**Material provided:**
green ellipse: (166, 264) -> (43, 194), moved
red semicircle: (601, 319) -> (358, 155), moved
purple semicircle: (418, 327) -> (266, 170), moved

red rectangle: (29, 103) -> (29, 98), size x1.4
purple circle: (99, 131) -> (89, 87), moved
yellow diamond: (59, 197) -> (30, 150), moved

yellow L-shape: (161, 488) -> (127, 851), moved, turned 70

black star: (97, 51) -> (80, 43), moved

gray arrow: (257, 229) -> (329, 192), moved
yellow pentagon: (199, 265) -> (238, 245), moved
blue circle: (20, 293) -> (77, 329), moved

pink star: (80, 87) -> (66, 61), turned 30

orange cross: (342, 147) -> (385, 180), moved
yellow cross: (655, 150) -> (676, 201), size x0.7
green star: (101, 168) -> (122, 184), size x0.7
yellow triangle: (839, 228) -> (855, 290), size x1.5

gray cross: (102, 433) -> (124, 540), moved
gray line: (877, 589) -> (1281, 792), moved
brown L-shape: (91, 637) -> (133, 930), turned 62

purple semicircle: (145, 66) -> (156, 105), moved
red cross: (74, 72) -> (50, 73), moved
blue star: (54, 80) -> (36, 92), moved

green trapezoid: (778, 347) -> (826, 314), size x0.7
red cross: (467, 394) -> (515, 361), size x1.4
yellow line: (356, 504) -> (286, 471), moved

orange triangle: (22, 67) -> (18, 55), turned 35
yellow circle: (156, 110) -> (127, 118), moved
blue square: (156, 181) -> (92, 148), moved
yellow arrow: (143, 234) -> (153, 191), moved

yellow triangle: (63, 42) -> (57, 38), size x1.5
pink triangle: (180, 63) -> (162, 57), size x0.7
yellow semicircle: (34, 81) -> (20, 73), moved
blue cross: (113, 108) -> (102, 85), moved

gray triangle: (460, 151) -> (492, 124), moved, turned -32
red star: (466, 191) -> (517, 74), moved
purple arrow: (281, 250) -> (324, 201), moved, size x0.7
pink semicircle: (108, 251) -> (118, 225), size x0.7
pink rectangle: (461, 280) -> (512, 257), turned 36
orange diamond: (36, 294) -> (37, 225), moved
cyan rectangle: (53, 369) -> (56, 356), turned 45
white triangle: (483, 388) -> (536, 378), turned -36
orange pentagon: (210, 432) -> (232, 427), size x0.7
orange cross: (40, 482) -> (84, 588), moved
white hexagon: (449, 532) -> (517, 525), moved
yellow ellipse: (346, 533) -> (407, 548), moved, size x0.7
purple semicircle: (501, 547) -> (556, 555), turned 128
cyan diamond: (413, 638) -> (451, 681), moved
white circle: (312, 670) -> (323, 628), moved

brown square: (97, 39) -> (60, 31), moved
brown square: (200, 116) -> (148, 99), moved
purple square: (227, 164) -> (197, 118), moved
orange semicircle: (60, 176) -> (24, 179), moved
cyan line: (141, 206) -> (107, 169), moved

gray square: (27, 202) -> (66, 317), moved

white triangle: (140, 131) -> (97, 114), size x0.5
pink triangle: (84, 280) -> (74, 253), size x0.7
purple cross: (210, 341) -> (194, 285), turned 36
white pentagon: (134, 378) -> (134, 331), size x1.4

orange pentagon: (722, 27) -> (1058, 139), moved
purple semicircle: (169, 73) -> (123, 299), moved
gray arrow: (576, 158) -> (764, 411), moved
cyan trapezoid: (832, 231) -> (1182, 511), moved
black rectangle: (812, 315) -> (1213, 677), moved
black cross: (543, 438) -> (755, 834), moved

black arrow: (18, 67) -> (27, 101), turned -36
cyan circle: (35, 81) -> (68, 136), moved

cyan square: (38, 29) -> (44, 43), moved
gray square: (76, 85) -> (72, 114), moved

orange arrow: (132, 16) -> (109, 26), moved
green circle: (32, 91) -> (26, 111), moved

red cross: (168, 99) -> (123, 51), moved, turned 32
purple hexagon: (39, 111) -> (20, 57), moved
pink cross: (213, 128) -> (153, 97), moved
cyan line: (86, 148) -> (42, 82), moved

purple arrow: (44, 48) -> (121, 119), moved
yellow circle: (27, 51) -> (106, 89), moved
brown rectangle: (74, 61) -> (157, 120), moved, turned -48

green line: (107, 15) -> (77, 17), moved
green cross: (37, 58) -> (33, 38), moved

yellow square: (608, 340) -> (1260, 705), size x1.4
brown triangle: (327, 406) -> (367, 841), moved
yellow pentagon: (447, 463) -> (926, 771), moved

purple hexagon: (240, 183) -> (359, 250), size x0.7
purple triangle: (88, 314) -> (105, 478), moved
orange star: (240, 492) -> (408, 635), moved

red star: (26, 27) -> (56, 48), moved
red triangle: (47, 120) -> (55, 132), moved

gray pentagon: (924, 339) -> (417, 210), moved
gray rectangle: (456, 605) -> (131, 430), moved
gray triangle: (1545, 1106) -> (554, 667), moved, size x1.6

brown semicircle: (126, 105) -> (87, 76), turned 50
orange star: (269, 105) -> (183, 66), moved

**To do:**
Within the entries above, count the lines that include "hexagon". The answer is that number alone.

**Solution to this problem:**
3